* **What to produce**: Where a line has odd spacing or punctuation, keep it; transcribe all the entries exactly.

* **Data shown**:

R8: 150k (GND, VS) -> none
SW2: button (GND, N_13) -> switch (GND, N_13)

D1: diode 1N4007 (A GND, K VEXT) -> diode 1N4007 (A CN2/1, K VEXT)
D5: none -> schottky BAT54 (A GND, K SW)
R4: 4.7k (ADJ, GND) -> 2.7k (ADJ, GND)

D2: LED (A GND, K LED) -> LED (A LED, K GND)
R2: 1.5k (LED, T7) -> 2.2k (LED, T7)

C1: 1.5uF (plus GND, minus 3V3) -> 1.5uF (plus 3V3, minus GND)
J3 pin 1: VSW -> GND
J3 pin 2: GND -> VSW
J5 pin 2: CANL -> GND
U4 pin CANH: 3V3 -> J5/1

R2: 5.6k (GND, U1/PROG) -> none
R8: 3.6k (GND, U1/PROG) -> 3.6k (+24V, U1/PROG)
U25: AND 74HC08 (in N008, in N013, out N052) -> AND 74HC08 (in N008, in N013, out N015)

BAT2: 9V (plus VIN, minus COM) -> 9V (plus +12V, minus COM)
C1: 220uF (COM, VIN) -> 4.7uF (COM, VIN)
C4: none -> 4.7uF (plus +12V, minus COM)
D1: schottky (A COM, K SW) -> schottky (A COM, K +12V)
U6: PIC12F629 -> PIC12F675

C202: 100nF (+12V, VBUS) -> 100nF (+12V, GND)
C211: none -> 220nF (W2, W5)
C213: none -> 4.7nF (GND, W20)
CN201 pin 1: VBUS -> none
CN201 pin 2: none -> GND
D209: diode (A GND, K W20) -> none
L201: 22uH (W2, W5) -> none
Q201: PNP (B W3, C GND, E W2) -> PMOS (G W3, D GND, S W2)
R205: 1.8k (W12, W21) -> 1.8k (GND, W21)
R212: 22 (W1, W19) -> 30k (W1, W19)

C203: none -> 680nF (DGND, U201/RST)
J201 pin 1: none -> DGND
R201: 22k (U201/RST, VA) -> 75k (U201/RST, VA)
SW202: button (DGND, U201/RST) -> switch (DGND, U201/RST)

* **Solution to this exercise**:
R8: 150k (GND, VS) -> none
SW2: button (GND, N_13) -> switch (GND, N_13)

D1: diode 1N4007 (A GND, K VEXT) -> diode 1N4007 (A CN2/1, K VEXT)
D5: none -> schottky BAT54 (A GND, K SW)
R4: 4.7k (ADJ, GND) -> 2.7k (ADJ, GND)

D2: LED (A GND, K LED) -> LED (A LED, K GND)
R2: 1.5k (LED, T7) -> 2.2k (LED, T7)

C1: 1.5uF (plus GND, minus 3V3) -> 1.5uF (plus 3V3, minus GND)
J3 pin 1: VSW -> GND
J3 pin 2: GND -> VSW
J5 pin 2: CANL -> GND
U4 pin CANH: 3V3 -> J5/1

R2: 5.6k (GND, U1/PROG) -> none
R8: 3.6k (GND, U1/PROG) -> 3.6k (+24V, U1/PROG)
U25: AND 74HC08 (in N008, in N013, out N052) -> AND 74HC08 (in N008, in N013, out N015)

BAT2: 9V (plus VIN, minus COM) -> 9V (plus +12V, minus COM)
C1: 220uF (COM, VIN) -> 4.7uF (COM, VIN)
C4: none -> 4.7uF (plus +12V, minus COM)
D1: schottky (A COM, K SW) -> schottky (A COM, K +12V)
U6: PIC12F629 -> PIC12F675

C202: 100nF (+12V, VBUS) -> 100nF (+12V, GND)
C211: none -> 220nF (W2, W5)
C213: none -> 4.7nF (GND, W20)
CN201 pin 1: VBUS -> none
CN201 pin 2: none -> GND
D209: diode (A GND, K W20) -> none
L201: 22uH (W2, W5) -> none
Q201: PNP (B W3, C GND, E W2) -> PMOS (G W3, D GND, S W2)
R205: 1.8k (W12, W21) -> 1.8k (GND, W21)
R212: 22 (W1, W19) -> 30k (W1, W19)

C203: none -> 680nF (DGND, U201/RST)
J201 pin 1: none -> DGND
R201: 22k (U201/RST, VA) -> 75k (U201/RST, VA)
SW202: button (DGND, U201/RST) -> switch (DGND, U201/RST)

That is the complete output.